Without changing a word, return the listing below, minus its images.
═══
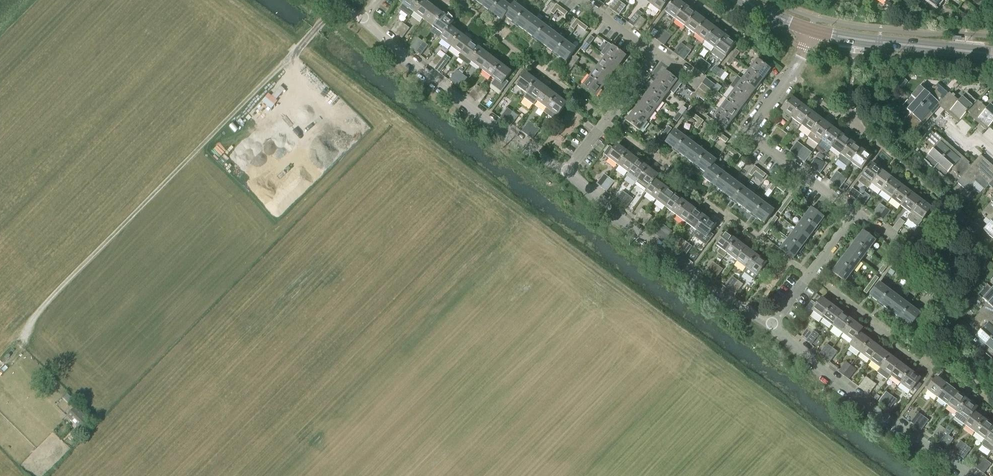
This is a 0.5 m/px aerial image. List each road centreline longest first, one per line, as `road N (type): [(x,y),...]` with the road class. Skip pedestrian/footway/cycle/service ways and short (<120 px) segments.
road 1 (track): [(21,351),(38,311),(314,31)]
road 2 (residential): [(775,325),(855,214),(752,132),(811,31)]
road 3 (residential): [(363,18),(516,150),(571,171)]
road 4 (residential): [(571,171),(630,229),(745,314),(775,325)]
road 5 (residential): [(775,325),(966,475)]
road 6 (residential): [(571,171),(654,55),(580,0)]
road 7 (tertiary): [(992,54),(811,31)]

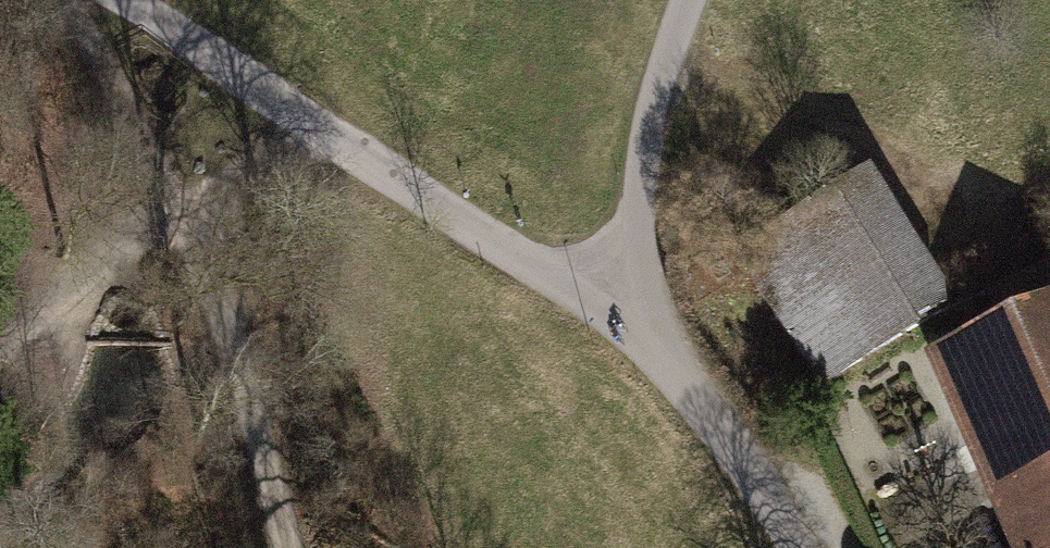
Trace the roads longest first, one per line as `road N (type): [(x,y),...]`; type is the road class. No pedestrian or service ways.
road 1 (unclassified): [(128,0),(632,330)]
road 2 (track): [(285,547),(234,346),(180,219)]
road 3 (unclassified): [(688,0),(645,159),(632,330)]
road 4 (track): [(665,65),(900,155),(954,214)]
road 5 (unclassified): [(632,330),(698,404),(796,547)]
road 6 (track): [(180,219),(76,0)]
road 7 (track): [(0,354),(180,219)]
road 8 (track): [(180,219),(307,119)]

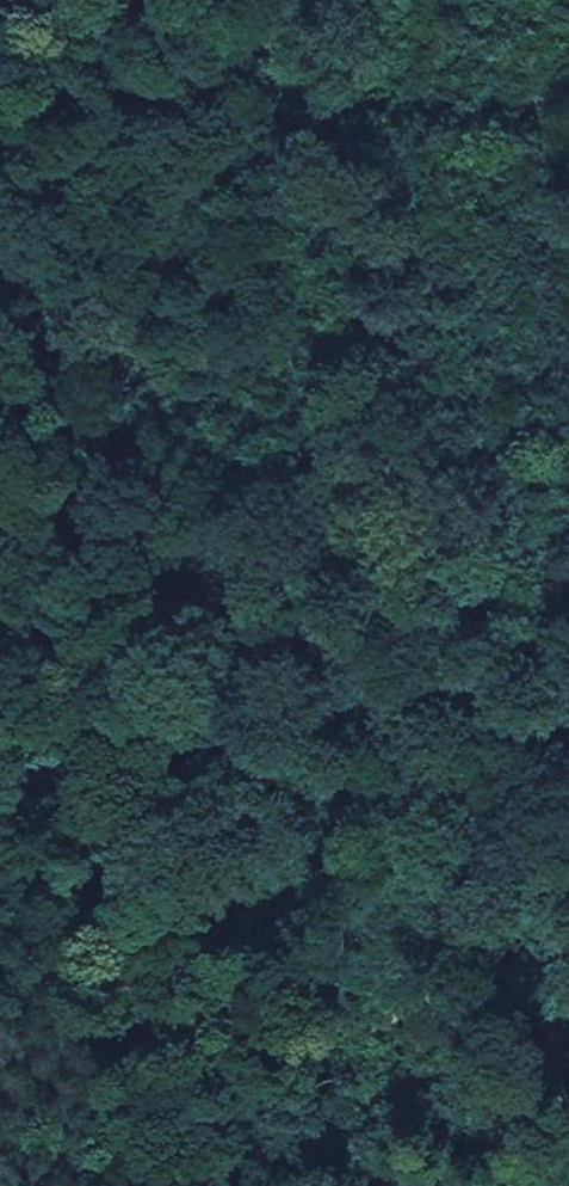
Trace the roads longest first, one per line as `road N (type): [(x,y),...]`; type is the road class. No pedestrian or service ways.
═══
_ANSWER TO THIS EXERCISE_:
This is a 0.5 m/px aerial image. List each road centreline longest first, one per line, as `road N (type): [(x,y),...]` with the road class. Skip pedestrian/footway/cycle/service ways and short (<120 px) segments.
road 1 (track): [(21,351),(38,311),(314,31)]
road 2 (residential): [(775,325),(855,214),(752,132),(811,31)]
road 3 (residential): [(363,18),(516,150),(571,171)]
road 4 (residential): [(571,171),(630,229),(745,314),(775,325)]
road 5 (residential): [(775,325),(966,475)]
road 6 (residential): [(571,171),(654,55),(580,0)]
road 7 (tertiary): [(992,54),(811,31)]

Trace the roads longest first, one per line as `road N (type): [(x,y),...]`; type is the road class. No pedestrian or service ways.
road 1 (unclassified): [(128,0),(632,330)]
road 2 (track): [(285,547),(234,346),(180,219)]
road 3 (unclassified): [(688,0),(645,159),(632,330)]
road 4 (track): [(665,65),(900,155),(954,214)]
road 5 (unclassified): [(632,330),(698,404),(796,547)]
road 6 (track): [(180,219),(76,0)]
road 7 (track): [(0,354),(180,219)]
road 8 (track): [(180,219),(307,119)]

Trace the roads longest first, one per line as `road N (type): [(x,y),...]`; type is the road class. No pedestrian or service ways.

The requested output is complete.